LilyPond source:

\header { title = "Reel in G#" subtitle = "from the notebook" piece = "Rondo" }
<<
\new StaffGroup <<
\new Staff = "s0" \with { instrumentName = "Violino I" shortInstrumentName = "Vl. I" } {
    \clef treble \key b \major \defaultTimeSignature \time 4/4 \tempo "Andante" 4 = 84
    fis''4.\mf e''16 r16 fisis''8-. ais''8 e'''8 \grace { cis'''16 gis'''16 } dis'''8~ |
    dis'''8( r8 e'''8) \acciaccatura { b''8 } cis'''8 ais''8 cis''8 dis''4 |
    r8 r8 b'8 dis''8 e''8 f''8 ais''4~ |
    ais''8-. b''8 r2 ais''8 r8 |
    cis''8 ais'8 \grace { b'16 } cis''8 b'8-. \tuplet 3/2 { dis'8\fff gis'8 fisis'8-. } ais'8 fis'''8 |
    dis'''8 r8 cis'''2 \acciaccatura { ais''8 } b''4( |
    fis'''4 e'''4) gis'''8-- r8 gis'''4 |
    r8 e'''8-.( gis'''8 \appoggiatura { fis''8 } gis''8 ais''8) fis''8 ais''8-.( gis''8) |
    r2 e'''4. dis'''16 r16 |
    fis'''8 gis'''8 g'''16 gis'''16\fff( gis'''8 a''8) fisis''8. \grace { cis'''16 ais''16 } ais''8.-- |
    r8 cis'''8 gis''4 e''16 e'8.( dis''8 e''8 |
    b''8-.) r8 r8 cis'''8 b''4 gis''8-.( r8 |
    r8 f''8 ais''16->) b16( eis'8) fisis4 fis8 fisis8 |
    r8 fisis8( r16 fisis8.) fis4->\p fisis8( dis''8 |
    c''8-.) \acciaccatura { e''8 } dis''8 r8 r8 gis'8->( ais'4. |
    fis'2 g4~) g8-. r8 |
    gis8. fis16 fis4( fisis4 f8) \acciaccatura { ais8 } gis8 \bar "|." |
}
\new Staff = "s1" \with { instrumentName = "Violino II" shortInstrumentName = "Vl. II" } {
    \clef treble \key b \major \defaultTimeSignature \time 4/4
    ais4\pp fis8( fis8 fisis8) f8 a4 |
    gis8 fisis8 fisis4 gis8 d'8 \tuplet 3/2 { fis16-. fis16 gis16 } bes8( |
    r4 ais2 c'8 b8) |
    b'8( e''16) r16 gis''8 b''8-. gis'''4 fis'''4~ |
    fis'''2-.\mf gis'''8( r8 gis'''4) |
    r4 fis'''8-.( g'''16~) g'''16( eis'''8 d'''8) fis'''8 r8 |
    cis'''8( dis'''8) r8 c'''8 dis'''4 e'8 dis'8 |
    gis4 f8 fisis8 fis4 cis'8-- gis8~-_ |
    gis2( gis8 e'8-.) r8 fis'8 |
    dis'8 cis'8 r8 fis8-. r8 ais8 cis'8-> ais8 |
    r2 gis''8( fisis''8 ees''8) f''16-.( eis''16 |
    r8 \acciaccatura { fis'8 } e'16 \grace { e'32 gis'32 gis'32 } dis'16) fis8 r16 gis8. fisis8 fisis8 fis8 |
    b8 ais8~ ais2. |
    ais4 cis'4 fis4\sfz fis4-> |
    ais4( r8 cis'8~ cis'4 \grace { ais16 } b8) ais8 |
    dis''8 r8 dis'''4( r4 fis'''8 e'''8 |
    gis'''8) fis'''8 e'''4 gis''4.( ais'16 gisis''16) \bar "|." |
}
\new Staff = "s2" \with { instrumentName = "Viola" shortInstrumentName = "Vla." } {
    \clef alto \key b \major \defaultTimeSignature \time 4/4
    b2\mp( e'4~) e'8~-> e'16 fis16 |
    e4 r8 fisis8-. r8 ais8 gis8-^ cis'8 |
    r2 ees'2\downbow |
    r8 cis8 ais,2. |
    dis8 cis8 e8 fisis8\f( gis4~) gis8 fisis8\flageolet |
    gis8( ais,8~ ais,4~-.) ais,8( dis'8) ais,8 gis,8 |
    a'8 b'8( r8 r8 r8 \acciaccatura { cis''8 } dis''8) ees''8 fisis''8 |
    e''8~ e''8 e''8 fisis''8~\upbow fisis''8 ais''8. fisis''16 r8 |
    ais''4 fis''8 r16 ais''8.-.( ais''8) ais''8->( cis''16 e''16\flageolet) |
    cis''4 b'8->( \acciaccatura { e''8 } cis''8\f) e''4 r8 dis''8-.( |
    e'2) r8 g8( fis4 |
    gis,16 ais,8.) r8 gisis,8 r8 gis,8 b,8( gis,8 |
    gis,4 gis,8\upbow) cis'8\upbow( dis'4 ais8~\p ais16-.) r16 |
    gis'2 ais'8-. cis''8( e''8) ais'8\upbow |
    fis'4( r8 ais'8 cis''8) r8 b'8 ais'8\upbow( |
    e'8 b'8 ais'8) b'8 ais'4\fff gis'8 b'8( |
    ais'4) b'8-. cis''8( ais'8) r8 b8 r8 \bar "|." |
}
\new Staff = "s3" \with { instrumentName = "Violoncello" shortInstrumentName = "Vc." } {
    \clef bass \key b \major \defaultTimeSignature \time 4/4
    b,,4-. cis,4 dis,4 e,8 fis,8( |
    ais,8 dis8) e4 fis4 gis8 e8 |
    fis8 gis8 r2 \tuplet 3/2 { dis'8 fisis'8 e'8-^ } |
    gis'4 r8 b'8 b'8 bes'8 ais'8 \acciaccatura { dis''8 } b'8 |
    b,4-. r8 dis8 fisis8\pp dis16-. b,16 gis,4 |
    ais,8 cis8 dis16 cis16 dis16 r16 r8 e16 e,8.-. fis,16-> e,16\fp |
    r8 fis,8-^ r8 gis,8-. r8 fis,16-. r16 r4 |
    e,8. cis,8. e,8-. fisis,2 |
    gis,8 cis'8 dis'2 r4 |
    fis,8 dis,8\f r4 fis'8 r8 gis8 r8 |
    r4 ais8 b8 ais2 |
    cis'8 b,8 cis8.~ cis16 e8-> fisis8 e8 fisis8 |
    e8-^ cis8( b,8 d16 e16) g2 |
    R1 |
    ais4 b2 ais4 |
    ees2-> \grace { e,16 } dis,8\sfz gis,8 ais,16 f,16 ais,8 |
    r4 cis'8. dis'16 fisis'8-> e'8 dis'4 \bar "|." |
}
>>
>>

★ ★ ★ ★ ★

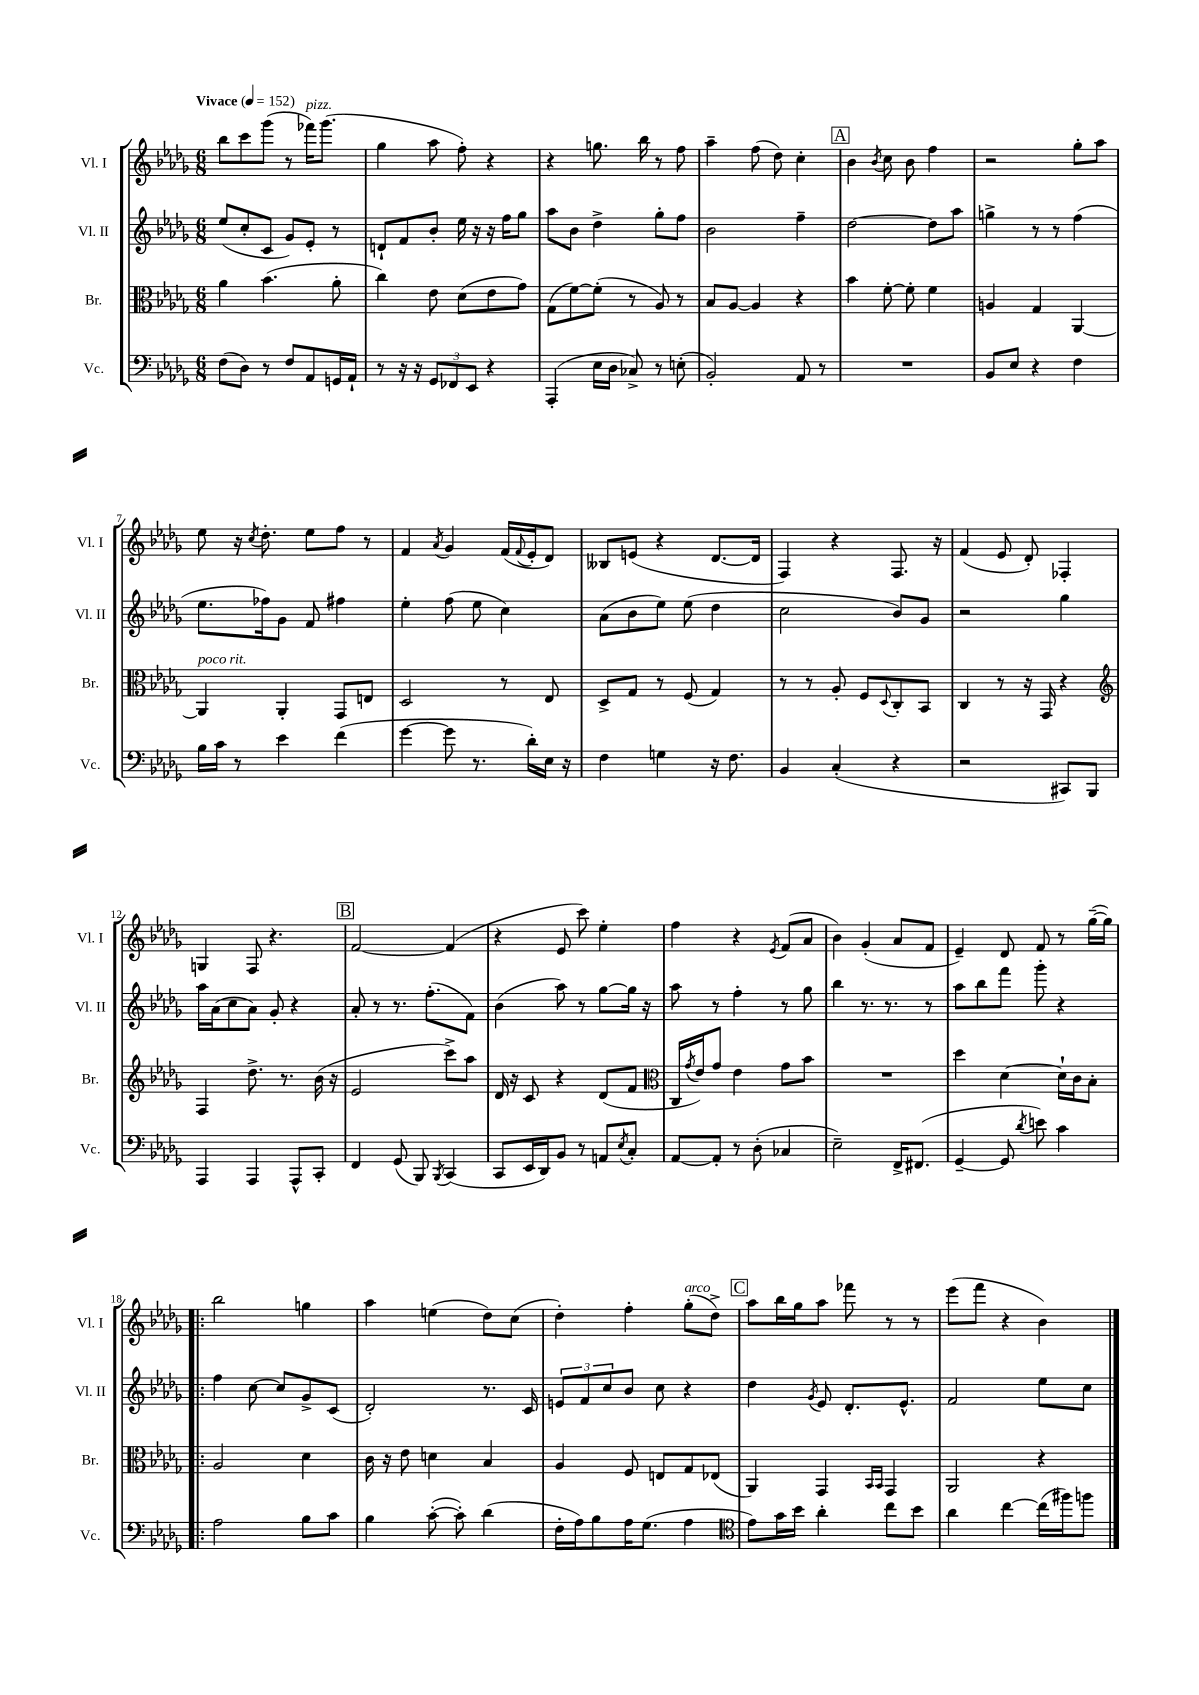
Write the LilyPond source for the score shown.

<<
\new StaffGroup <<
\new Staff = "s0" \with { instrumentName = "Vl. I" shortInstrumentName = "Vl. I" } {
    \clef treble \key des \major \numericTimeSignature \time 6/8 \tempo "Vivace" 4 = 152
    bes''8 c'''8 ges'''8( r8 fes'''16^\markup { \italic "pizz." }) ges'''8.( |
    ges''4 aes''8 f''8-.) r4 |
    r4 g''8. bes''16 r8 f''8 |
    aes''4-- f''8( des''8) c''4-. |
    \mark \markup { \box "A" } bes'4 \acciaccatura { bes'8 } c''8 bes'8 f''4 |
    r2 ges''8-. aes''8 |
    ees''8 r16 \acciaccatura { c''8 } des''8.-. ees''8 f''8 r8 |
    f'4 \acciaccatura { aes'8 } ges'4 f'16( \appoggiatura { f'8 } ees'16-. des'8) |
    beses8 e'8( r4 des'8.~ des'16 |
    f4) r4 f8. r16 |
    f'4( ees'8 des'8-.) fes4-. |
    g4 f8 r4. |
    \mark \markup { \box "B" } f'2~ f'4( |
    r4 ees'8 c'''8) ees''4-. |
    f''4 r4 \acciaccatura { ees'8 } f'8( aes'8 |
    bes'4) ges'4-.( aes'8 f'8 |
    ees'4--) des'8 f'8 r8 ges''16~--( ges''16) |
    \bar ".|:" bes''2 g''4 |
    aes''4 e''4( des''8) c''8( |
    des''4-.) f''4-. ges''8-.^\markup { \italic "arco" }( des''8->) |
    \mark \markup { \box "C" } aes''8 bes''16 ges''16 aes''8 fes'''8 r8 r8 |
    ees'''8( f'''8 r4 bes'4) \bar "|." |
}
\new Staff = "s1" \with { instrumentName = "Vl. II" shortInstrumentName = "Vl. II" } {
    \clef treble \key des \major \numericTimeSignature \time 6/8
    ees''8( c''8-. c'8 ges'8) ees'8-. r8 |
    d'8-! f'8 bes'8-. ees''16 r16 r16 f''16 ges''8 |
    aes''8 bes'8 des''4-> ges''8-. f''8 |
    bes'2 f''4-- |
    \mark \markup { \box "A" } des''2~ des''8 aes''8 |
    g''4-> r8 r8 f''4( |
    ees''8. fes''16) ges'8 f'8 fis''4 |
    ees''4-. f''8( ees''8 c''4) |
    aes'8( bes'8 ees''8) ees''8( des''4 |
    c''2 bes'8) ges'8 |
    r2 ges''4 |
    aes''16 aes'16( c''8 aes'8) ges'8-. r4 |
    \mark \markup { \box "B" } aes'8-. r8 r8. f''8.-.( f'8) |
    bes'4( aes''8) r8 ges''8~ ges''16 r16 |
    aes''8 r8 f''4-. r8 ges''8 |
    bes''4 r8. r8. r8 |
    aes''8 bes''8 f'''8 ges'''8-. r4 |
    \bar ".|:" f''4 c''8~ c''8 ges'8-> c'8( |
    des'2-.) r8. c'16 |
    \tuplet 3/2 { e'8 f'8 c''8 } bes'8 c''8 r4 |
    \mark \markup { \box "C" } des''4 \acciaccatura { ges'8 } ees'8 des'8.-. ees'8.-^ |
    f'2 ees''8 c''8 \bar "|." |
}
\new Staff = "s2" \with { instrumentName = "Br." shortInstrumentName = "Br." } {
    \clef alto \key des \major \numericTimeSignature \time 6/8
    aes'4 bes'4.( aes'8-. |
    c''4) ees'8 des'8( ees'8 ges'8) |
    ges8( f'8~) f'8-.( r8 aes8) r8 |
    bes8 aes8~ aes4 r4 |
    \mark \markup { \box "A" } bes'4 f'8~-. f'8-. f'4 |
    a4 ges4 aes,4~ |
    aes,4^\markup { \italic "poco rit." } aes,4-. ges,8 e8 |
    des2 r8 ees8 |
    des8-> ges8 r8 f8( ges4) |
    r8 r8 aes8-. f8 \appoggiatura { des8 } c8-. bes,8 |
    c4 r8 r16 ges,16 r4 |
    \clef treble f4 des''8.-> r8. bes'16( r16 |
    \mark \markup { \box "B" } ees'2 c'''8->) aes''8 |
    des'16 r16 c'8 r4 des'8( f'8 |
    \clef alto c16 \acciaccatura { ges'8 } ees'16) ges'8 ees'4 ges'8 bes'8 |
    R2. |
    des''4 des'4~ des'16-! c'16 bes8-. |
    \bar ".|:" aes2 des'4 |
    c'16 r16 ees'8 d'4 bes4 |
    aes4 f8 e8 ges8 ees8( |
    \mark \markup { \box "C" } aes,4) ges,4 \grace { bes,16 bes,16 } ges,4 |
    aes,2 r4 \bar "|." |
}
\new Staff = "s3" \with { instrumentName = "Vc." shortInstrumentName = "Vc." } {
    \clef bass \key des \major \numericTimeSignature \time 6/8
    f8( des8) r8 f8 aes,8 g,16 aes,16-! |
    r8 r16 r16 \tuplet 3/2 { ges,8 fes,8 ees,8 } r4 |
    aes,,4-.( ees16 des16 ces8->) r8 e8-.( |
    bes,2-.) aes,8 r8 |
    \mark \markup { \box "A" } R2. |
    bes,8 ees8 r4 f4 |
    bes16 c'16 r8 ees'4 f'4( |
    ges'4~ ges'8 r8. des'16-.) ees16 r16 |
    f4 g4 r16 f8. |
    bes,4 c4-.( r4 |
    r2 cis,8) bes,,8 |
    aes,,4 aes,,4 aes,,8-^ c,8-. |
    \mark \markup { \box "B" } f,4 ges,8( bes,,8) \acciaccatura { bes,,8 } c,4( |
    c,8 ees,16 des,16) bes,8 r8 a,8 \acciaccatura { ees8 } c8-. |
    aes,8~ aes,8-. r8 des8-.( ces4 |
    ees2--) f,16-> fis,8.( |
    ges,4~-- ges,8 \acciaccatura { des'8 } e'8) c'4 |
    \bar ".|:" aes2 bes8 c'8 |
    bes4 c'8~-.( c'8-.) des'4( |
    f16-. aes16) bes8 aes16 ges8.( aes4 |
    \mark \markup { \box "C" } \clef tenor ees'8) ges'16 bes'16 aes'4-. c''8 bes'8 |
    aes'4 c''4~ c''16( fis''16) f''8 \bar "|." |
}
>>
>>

★ ★ ★ ★ ★

What you are asked to do:
Collect every line of the records above that contains the word "tuplet" and copy each one.

Correct response:
    cis''8 ais'8 \grace { b'16 } cis''8 b'8-. \tuplet 3/2 { dis'8\fff gis'8 fisis'8-. } ais'8 fis'''8 |
    gis8 fisis8 fisis4 gis8 d'8 \tuplet 3/2 { fis16-. fis16 gis16 } bes8( |
    fis8 gis8 r2 \tuplet 3/2 { dis'8 fisis'8 e'8-^ } |
    \tuplet 3/2 { e'8 f'8 c''8 } bes'8 c''8 r4 |
    r8 r16 r16 \tuplet 3/2 { ges,8 fes,8 ees,8 } r4 |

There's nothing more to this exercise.